Activity:
Look through the material below and show every line with the word "none".

- - - - - - -

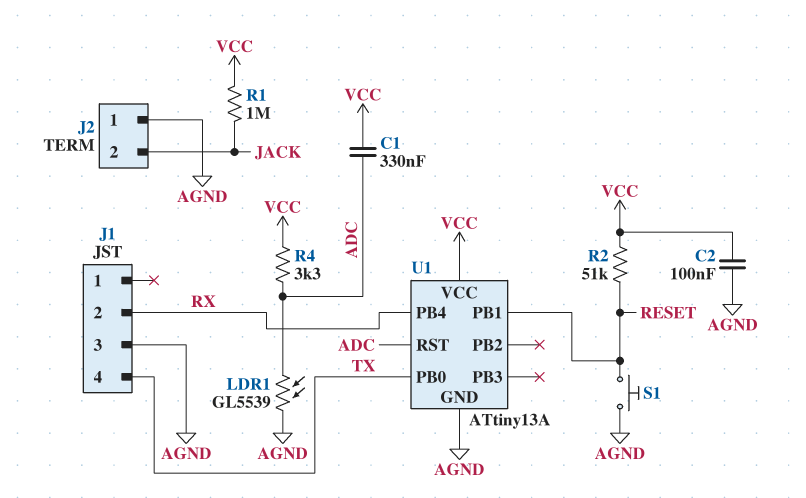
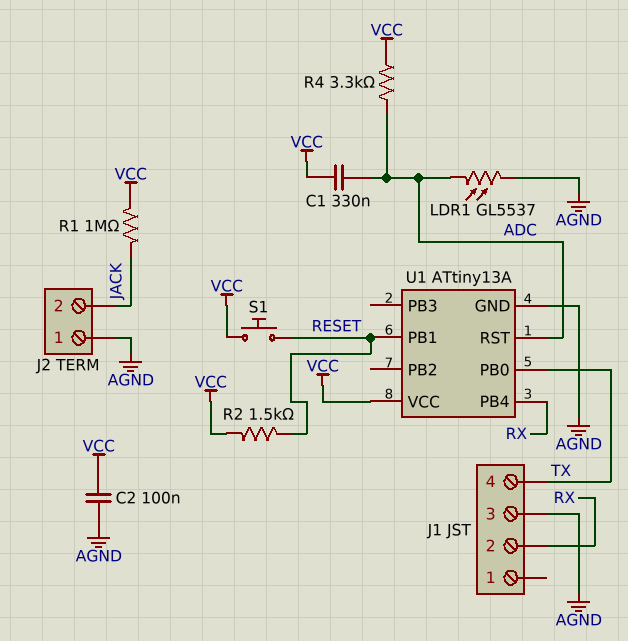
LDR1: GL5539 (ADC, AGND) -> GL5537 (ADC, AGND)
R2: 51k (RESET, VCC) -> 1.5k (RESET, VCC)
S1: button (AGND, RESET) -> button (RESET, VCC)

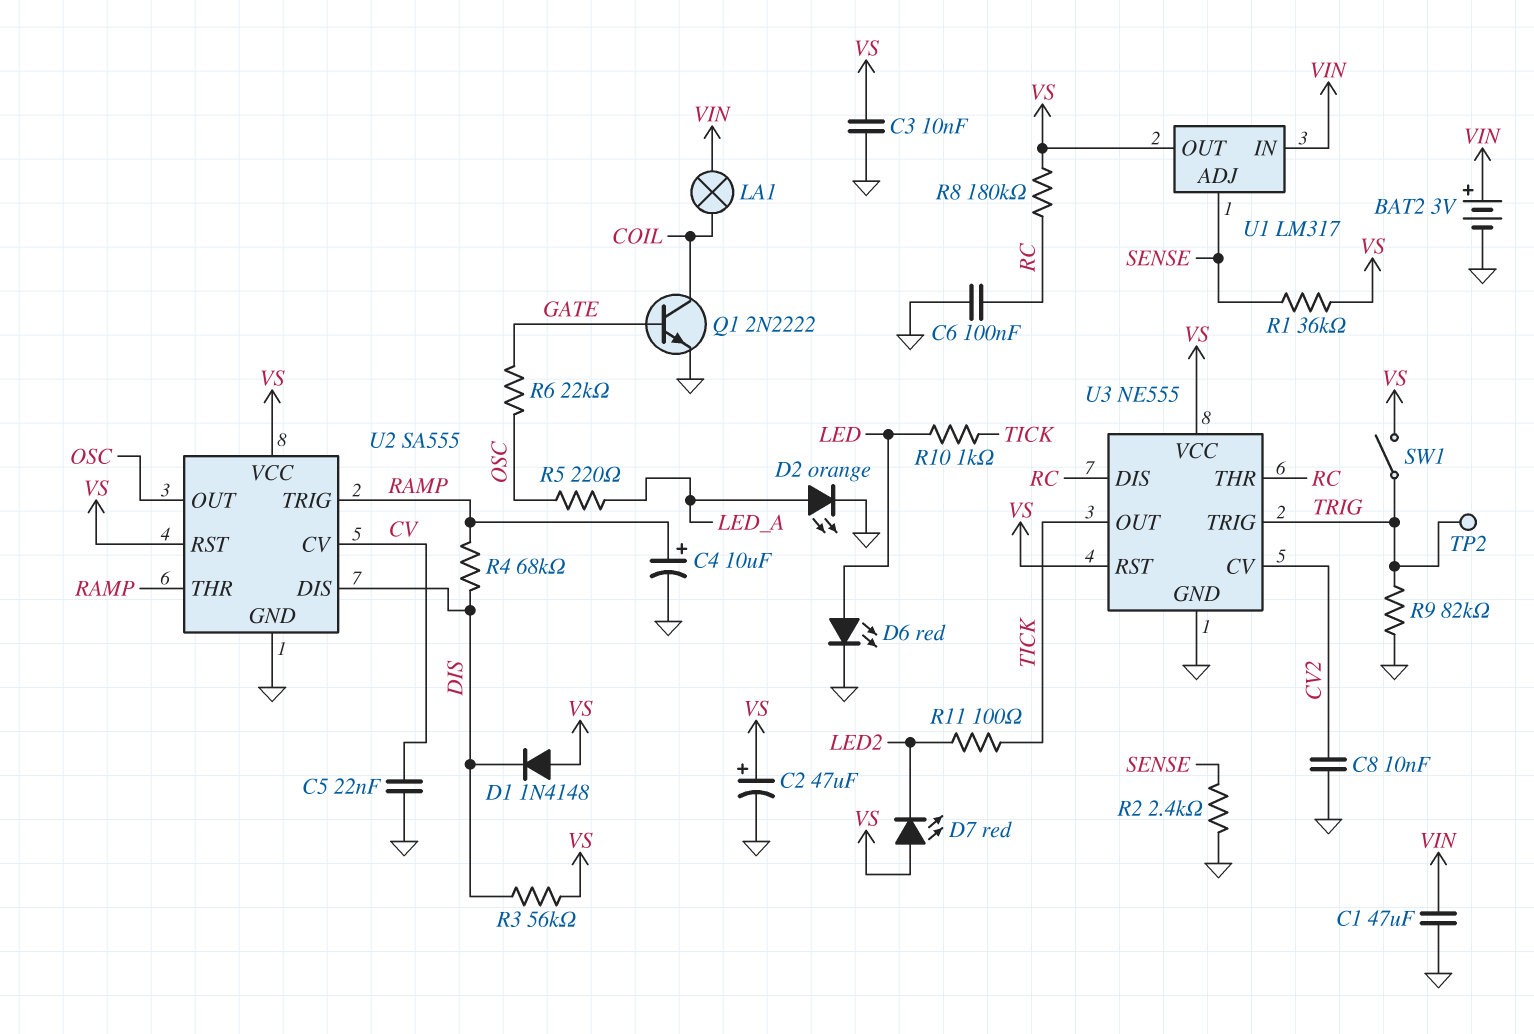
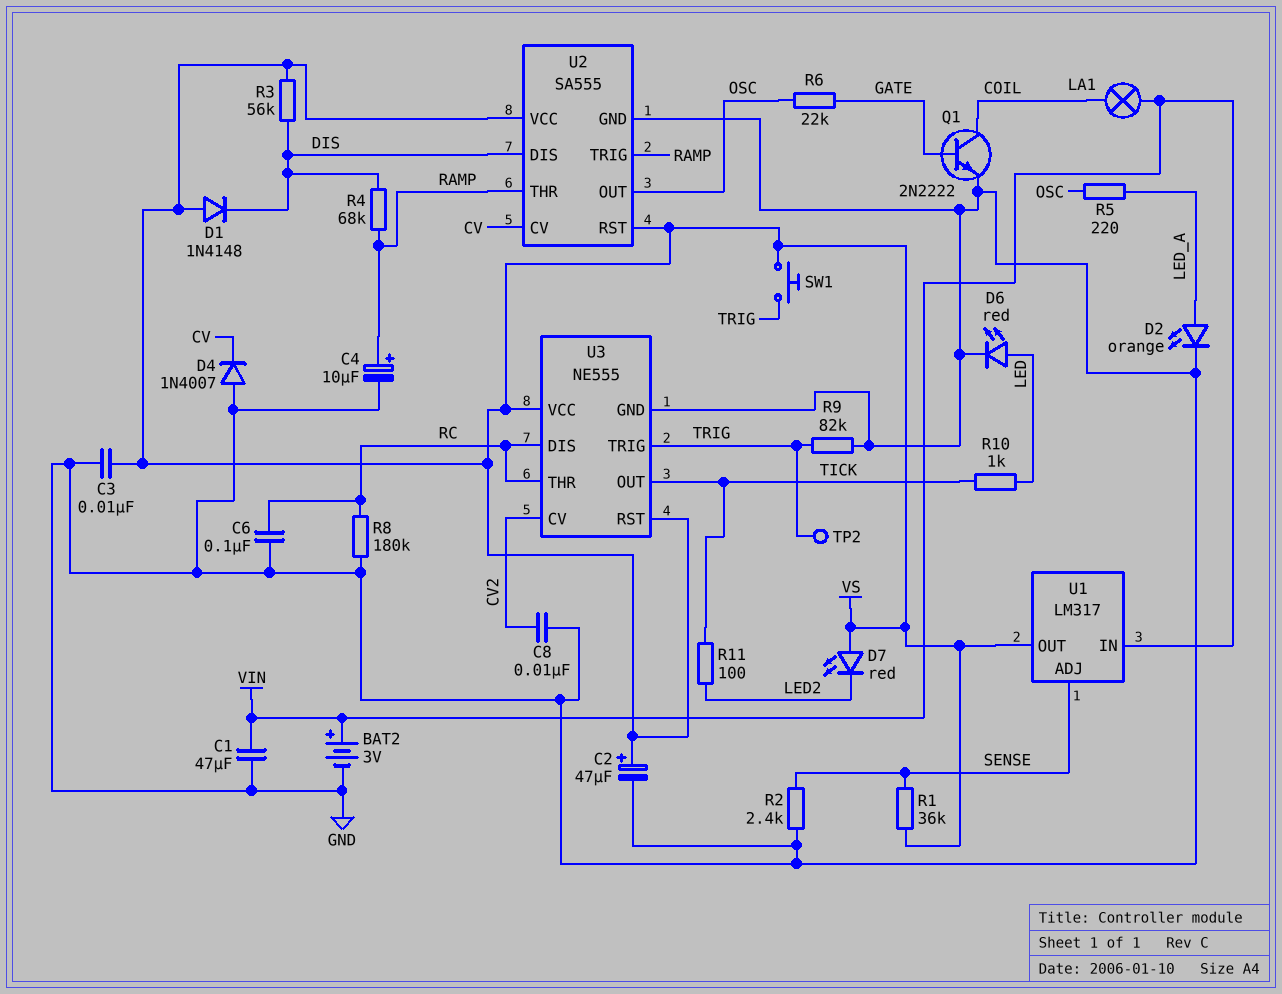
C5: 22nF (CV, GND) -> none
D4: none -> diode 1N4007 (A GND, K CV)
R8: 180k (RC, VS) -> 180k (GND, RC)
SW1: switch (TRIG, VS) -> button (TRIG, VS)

- - - - - - -

Result of this task:
C5: 22nF (CV, GND) -> none
D4: none -> diode 1N4007 (A GND, K CV)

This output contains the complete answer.